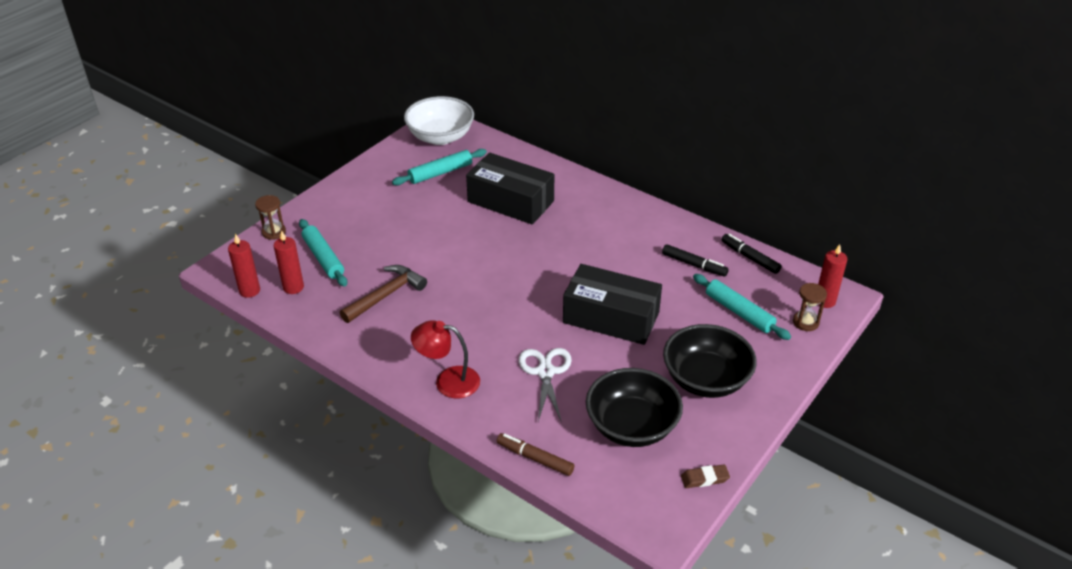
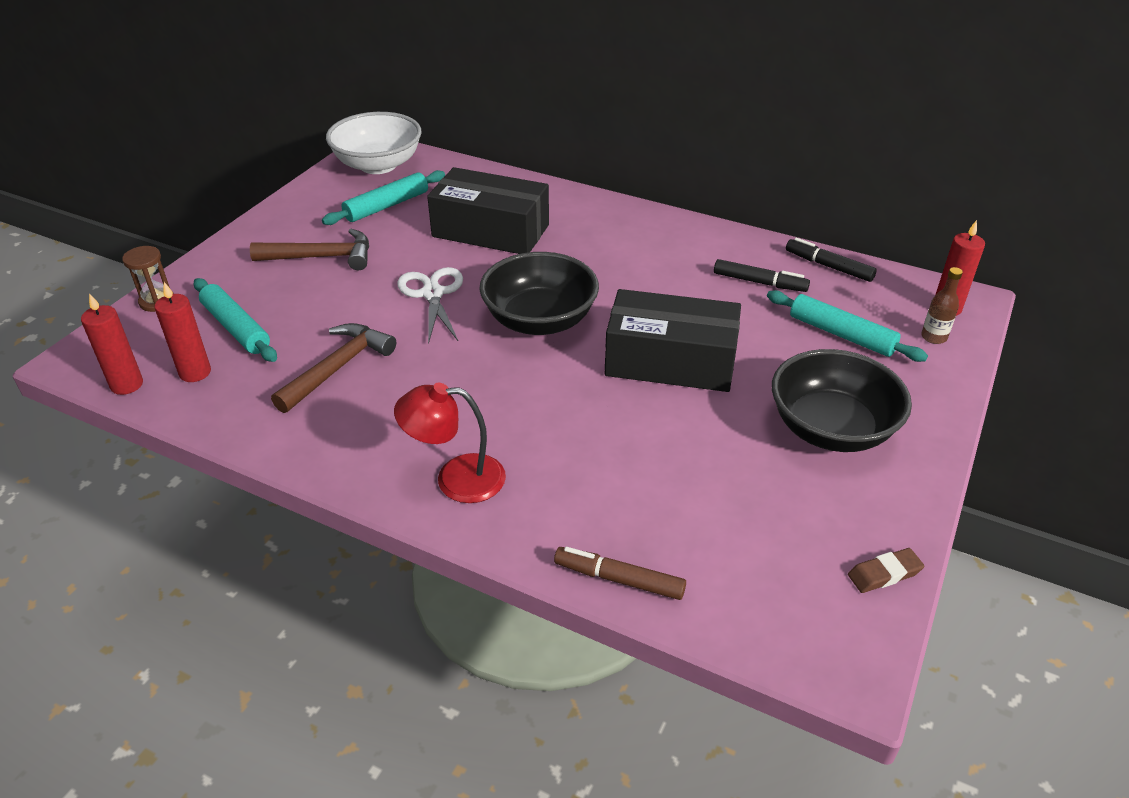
camera: 10 degrees left, 0 degrees up
(388, 210) = (321, 257): none -> brown hammer
(545, 372) = (599, 447): white scissors -> white scissors (432, 294)
(631, 426) = (749, 510): black bowl -> black bowl (540, 320)
(805, 322) = (933, 337): brown hourglass -> brown bottle

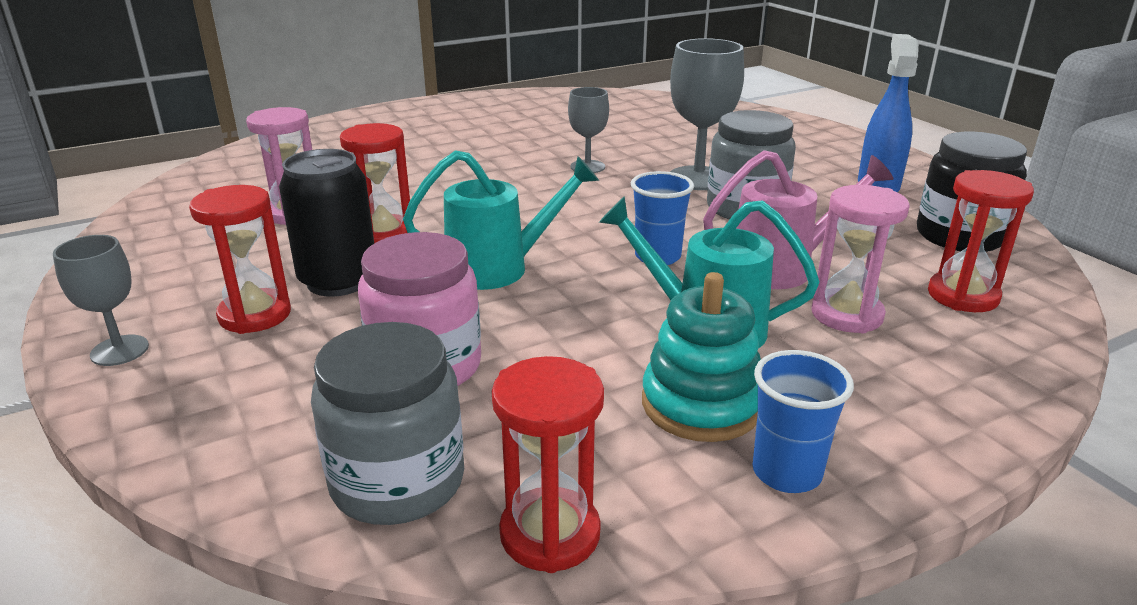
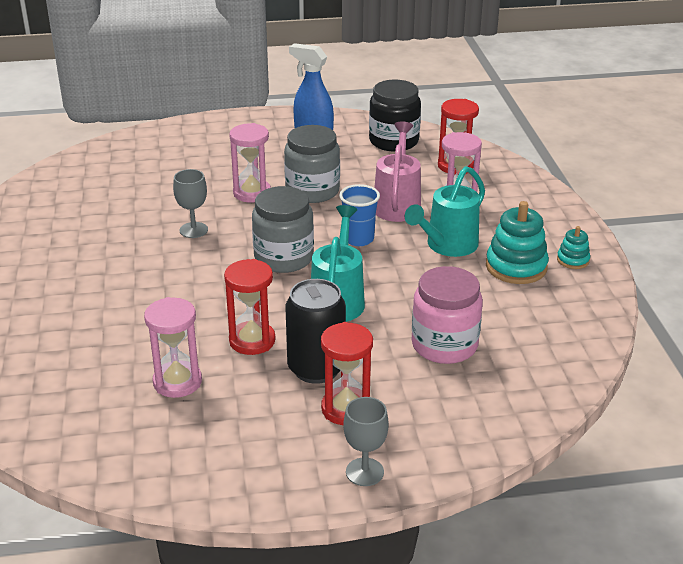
camera: 70 degrees left, 5 degrees up
(397, 482) = (544, 367): grey jar -> grey jar (284, 258)
(550, 534) = (593, 329): red hourglass -> none
(698, 178) = (252, 193): grey goblet -> pink hourglass
(786, 473) = (573, 260): blue cup -> turquoise stacking toy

*Work order*
Give the listing again exactly, but omit each image.

*Exercise answer*
camera: 10 degrees left, 0 degrees up
(388, 210) = (321, 257): none -> brown hammer
(545, 372) = (599, 447): white scissors -> white scissors (432, 294)
(631, 426) = (749, 510): black bowl -> black bowl (540, 320)
(805, 322) = (933, 337): brown hourglass -> brown bottle

camera: 70 degrees left, 5 degrees up
(397, 482) = (544, 367): grey jar -> grey jar (284, 258)
(550, 534) = (593, 329): red hourglass -> none
(698, 178) = (252, 193): grey goblet -> pink hourglass
(786, 473) = (573, 260): blue cup -> turquoise stacking toy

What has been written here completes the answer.